■ Assigned task:
Print nothing except the lines of the listing below from the line with "(406, 155) = (339, 334): none" to the line with "(328, 322) = (370, 208): green tape -> none", each exactly as written, both ends included.

■ Raw data:
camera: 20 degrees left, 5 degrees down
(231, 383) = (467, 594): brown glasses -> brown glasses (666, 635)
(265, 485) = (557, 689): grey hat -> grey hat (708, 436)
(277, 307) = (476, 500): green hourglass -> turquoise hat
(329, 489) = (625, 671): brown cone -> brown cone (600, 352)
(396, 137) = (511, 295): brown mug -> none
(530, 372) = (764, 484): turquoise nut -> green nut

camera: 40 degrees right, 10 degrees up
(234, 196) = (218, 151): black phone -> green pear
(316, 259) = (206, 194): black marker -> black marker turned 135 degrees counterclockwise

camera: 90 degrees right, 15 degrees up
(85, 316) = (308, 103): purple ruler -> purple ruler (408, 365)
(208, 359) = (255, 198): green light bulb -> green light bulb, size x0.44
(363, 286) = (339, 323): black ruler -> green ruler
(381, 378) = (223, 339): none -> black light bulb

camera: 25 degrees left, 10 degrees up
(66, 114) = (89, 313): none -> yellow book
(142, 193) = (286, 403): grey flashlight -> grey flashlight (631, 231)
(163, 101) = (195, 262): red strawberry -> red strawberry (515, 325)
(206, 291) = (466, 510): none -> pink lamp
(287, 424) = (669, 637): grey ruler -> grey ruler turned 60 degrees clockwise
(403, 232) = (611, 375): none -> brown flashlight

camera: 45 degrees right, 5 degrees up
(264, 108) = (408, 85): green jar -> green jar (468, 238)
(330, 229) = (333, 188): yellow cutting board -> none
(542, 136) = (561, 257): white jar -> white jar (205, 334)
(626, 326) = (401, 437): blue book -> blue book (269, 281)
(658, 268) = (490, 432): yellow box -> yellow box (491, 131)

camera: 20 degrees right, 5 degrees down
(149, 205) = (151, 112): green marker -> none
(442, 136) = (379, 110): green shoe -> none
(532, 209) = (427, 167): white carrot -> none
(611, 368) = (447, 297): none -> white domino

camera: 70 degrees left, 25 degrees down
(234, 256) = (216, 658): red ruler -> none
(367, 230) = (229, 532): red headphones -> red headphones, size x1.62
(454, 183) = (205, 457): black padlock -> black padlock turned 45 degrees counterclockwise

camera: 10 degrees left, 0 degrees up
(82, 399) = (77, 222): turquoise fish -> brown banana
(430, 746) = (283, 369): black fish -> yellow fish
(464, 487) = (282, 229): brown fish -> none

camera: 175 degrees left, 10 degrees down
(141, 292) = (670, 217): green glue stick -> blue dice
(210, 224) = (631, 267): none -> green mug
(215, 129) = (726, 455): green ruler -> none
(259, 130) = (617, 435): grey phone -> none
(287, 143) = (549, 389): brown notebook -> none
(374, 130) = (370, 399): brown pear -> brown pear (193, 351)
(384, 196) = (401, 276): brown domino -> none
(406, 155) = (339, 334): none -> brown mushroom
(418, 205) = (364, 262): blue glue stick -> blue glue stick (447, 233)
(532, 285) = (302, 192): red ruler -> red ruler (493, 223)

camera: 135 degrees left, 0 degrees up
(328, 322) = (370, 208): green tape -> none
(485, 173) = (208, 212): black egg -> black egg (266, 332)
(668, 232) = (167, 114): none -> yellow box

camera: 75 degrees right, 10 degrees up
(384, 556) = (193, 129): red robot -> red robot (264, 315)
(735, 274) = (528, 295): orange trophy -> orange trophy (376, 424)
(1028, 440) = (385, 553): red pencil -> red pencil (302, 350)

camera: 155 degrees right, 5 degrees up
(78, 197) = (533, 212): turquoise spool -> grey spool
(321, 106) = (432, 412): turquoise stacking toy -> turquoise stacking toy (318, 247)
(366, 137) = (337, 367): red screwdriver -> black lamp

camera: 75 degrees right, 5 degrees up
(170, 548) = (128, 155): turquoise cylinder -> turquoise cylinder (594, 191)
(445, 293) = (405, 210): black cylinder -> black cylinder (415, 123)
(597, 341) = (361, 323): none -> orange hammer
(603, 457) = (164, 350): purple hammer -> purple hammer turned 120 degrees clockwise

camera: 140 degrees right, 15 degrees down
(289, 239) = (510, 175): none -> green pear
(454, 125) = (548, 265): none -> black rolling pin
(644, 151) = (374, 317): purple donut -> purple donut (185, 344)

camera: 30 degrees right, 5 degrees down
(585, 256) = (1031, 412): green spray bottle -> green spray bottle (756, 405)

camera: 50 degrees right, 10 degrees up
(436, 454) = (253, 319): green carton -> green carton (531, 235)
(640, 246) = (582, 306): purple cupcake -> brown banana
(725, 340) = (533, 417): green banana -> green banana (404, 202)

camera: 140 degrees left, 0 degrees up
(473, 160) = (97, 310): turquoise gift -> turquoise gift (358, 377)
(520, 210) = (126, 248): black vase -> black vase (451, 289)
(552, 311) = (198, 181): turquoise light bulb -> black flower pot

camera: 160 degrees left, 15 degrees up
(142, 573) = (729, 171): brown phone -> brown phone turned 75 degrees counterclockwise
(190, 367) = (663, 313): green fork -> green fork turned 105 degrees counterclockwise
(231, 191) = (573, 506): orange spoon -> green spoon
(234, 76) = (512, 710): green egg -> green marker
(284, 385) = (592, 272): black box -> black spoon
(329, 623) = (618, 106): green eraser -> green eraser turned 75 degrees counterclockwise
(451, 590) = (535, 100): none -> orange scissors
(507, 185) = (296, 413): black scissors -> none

■ Result below:
(406, 155) = (339, 334): none -> brown mushroom
(418, 205) = (364, 262): blue glue stick -> blue glue stick (447, 233)
(532, 285) = (302, 192): red ruler -> red ruler (493, 223)

camera: 135 degrees left, 0 degrees up
(328, 322) = (370, 208): green tape -> none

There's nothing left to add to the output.